◆ **About this exercise**:
Look through the data below, and copy each line that carries the word "none".

Object correspondence data:
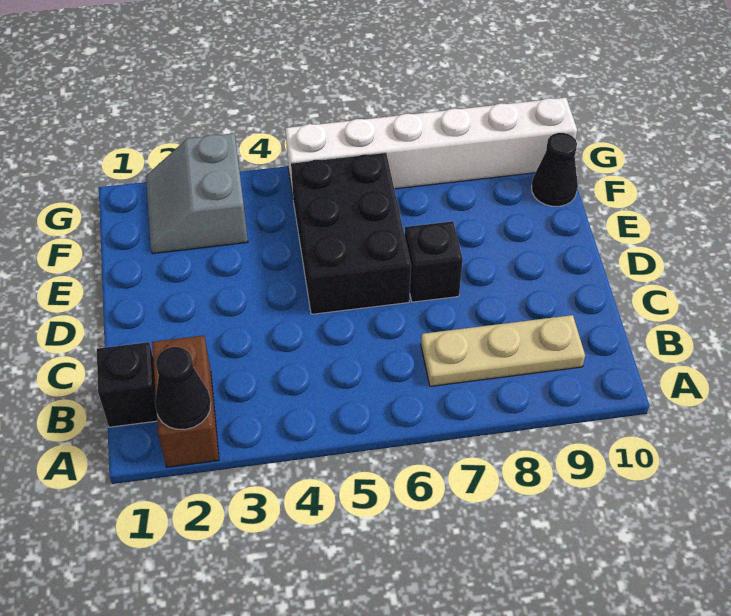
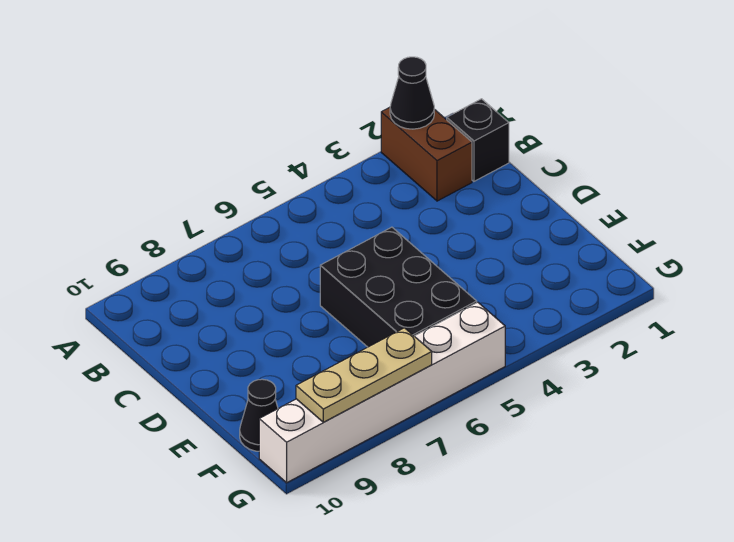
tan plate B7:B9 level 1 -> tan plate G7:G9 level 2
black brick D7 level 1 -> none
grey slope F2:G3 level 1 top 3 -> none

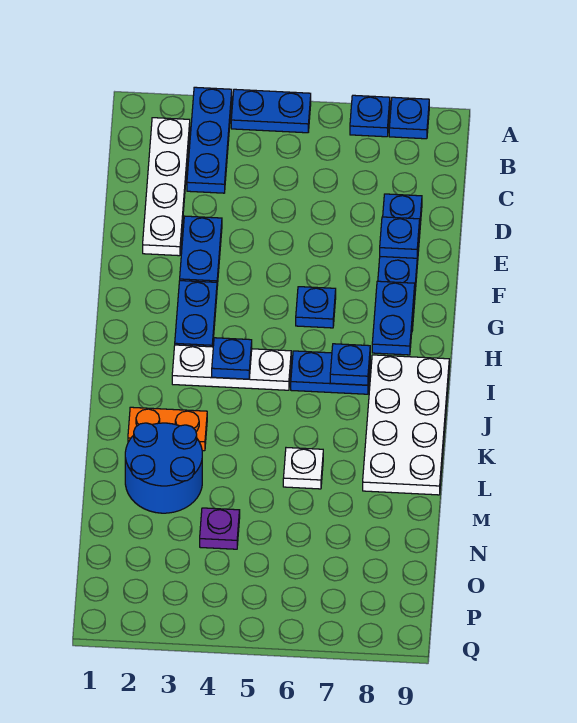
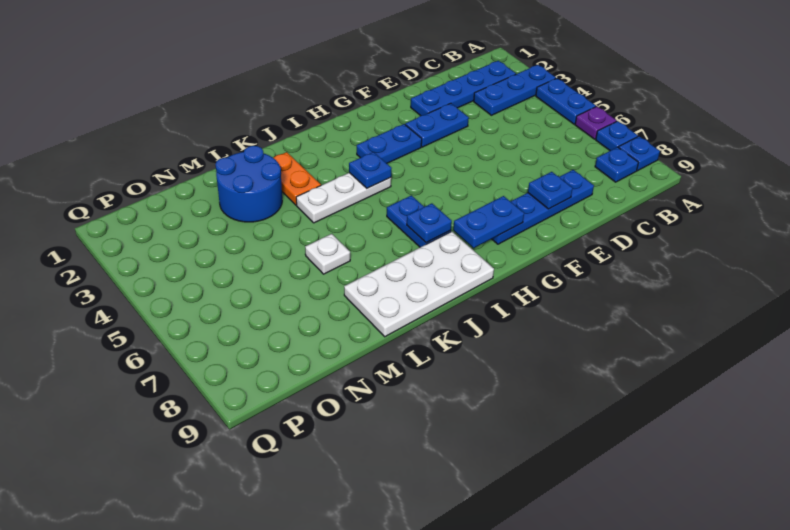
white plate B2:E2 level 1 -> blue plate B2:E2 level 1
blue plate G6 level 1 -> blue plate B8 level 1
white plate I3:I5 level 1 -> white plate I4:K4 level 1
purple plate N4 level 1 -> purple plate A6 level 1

◆ **Response to this task**:
black brick D7 level 1 -> none
grey slope F2:G3 level 1 top 3 -> none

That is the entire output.